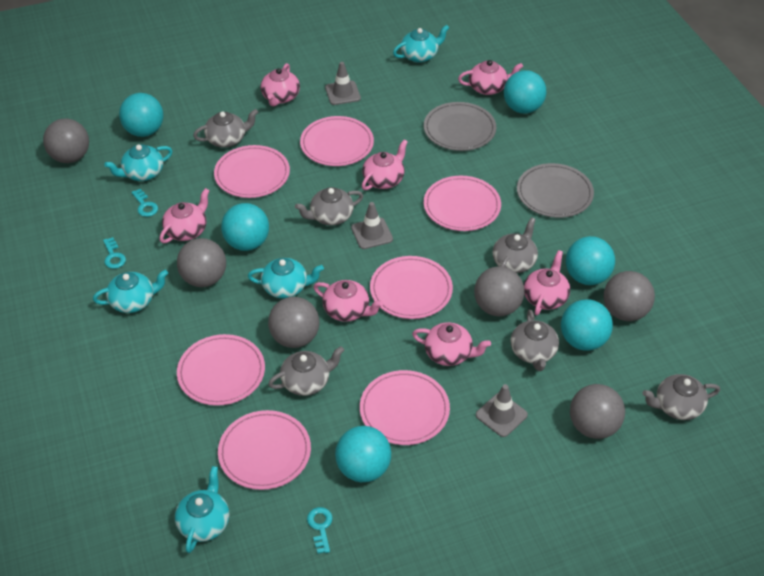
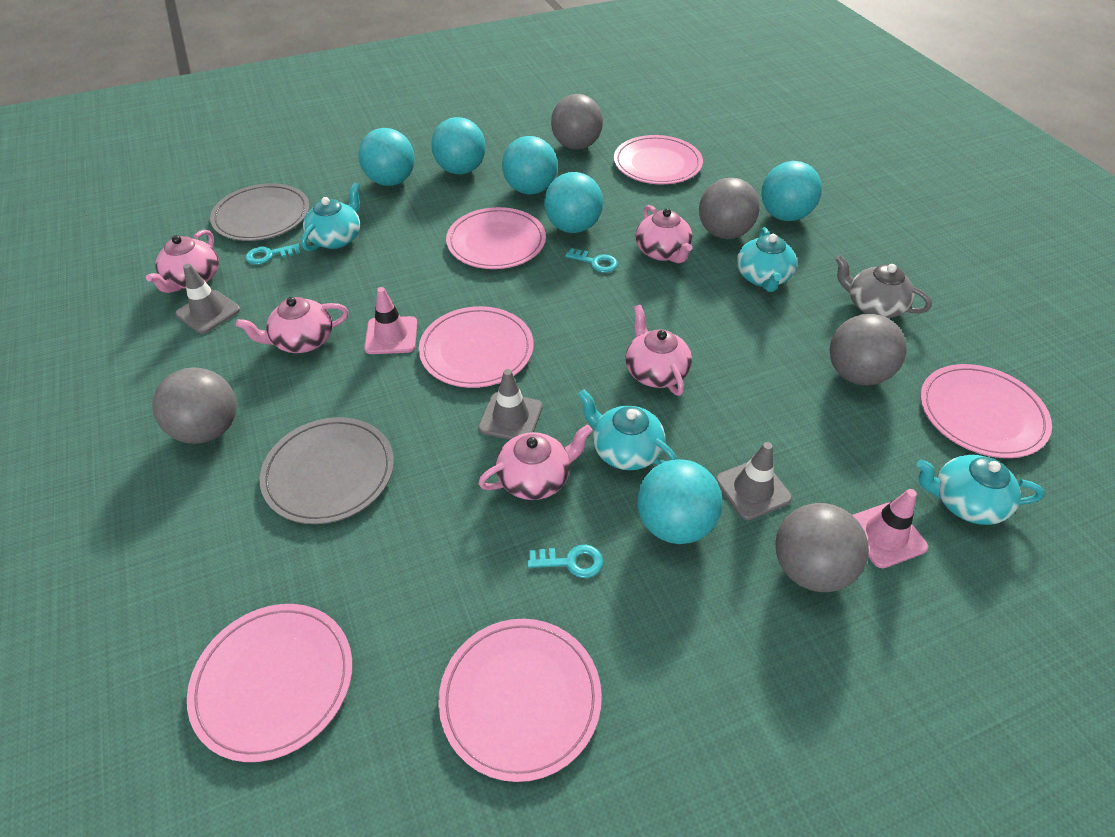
grey ball: 6 -> 5
grey teapot: 6 -> 1
pink plate: 7 -> 6
pink teapot: 7 -> 5
pink traffic cone: 0 -> 2
turquoise teapot: 5 -> 4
++++
**EXERCISE BRIEF**
Nothing but the pictures is to be left out; repeat the data exactly.

**OUTPUT**
grey ball: 6 -> 5
grey teapot: 6 -> 1
pink plate: 7 -> 6
pink teapot: 7 -> 5
pink traffic cone: 0 -> 2
turquoise teapot: 5 -> 4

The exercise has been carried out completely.